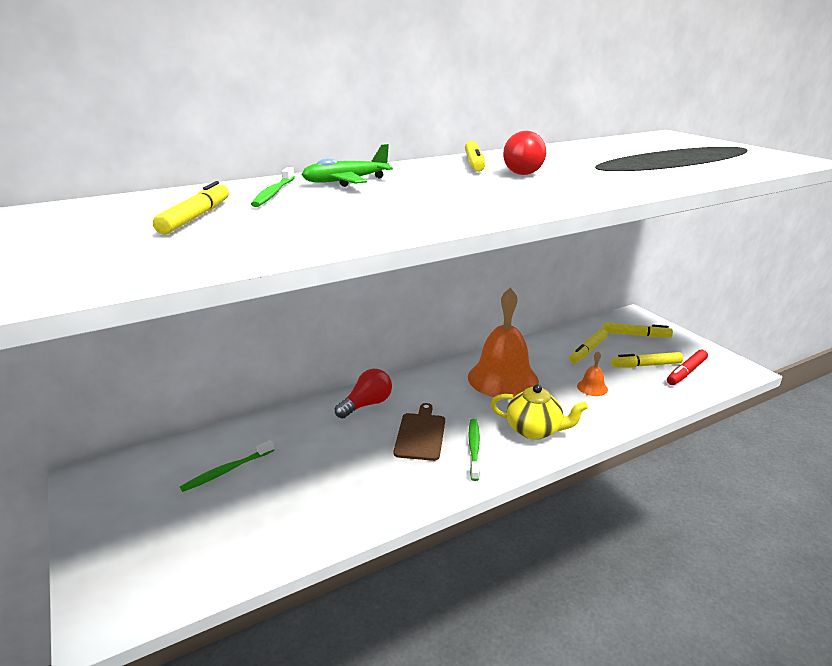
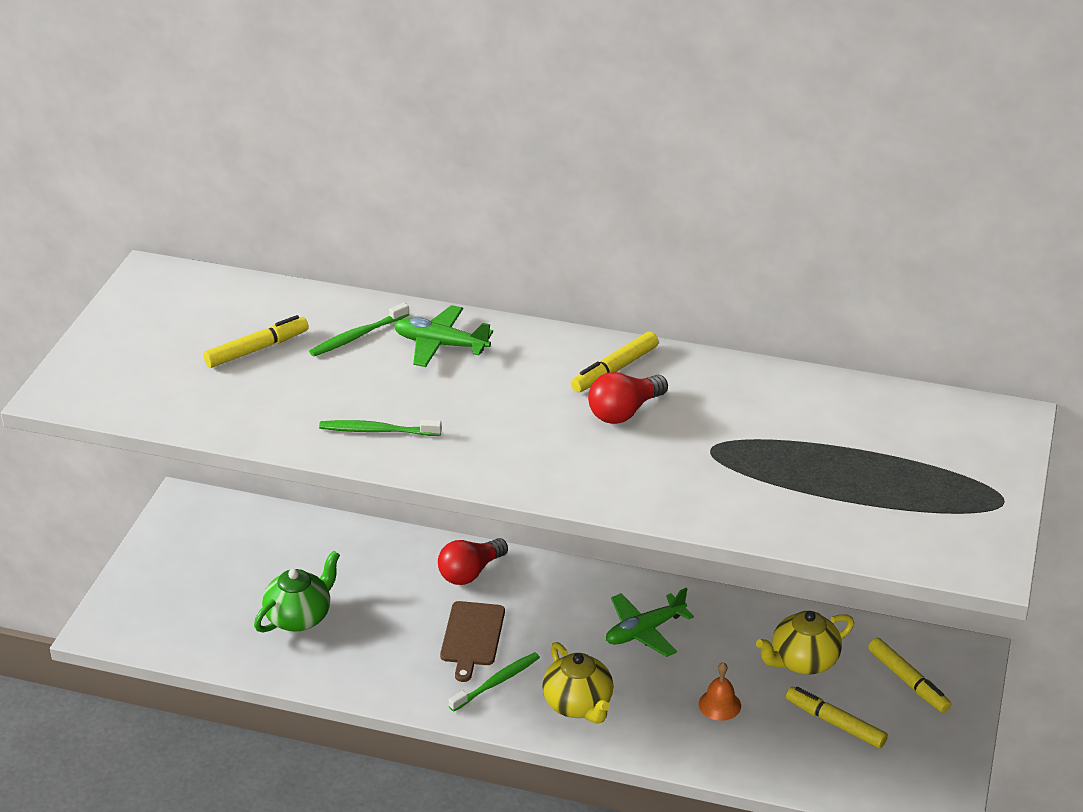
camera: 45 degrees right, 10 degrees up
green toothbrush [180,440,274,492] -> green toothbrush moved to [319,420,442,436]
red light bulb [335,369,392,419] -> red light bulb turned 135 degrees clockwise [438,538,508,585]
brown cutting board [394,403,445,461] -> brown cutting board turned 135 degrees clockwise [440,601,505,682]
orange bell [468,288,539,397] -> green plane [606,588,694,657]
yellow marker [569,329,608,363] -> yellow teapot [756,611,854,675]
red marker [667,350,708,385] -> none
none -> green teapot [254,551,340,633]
---
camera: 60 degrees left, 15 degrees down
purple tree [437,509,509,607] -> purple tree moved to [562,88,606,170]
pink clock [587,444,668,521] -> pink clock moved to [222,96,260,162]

- [PROBLEM STATEMENT]: An exact, complete copy of the lines above from the one with "camera: 60 degrees left, 15 degrees down" through the one with "pink clock [587,444,668,521]" is the whole answer.

- [ANSWER AREA]:
camera: 60 degrees left, 15 degrees down
purple tree [437,509,509,607] -> purple tree moved to [562,88,606,170]
pink clock [587,444,668,521] -> pink clock moved to [222,96,260,162]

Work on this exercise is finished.